## GIVEN RECORDS
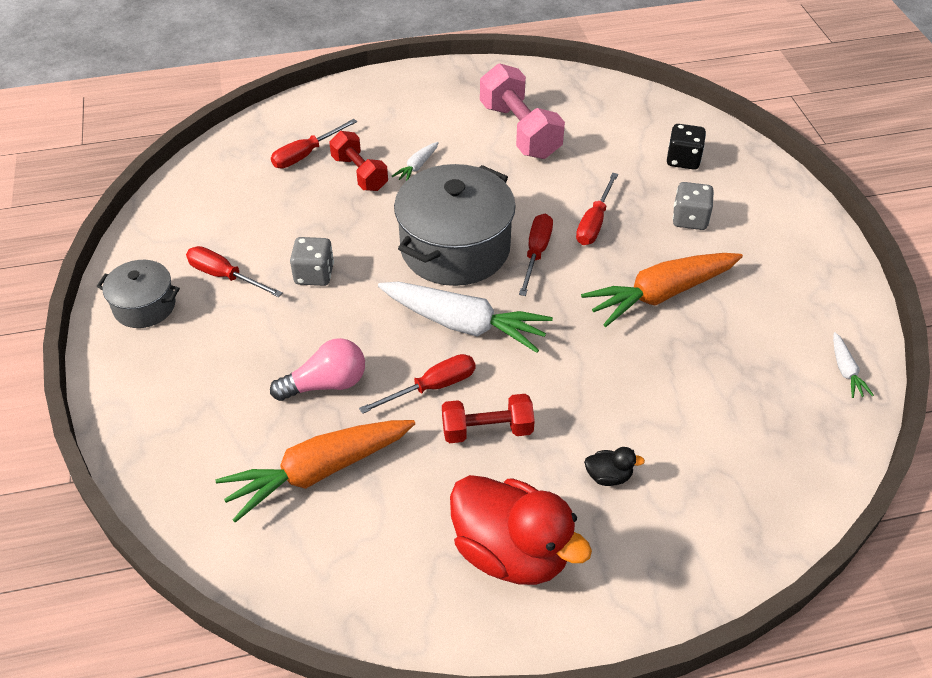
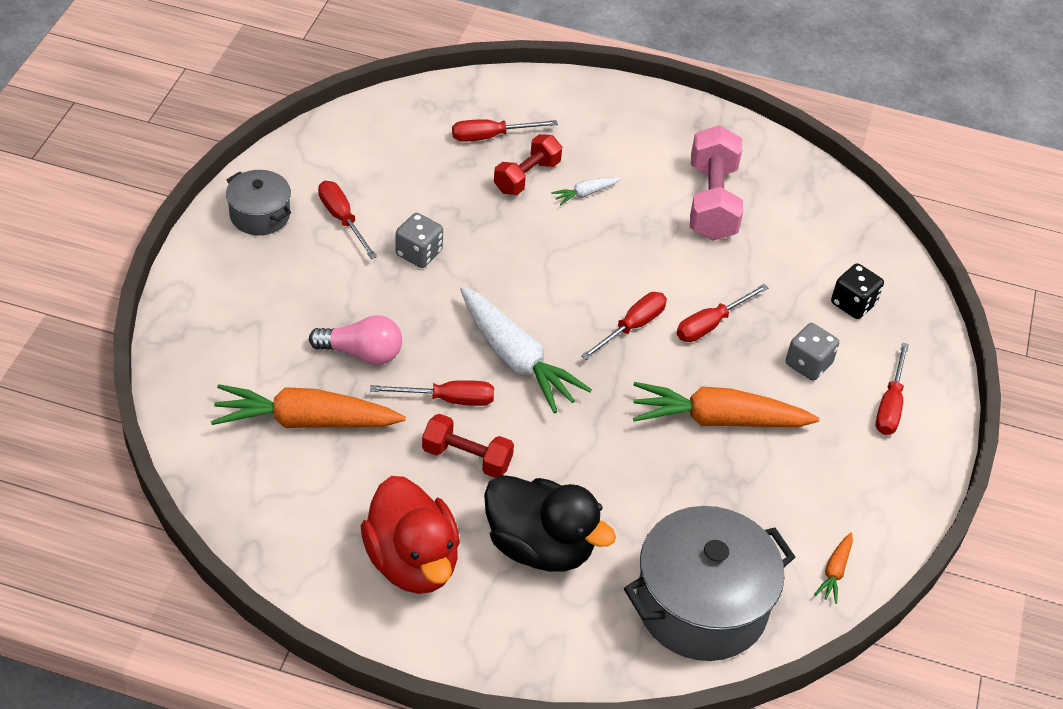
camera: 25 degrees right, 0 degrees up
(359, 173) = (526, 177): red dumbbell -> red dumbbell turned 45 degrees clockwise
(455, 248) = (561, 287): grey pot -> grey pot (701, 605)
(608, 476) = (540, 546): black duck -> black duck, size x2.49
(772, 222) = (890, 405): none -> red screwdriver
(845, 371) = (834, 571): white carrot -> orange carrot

## ACTIVITY
Which lines in the data above contain "degrees"? Show each one.

## WRITTEN SOLUTION
camera: 25 degrees right, 0 degrees up
(359, 173) = (526, 177): red dumbbell -> red dumbbell turned 45 degrees clockwise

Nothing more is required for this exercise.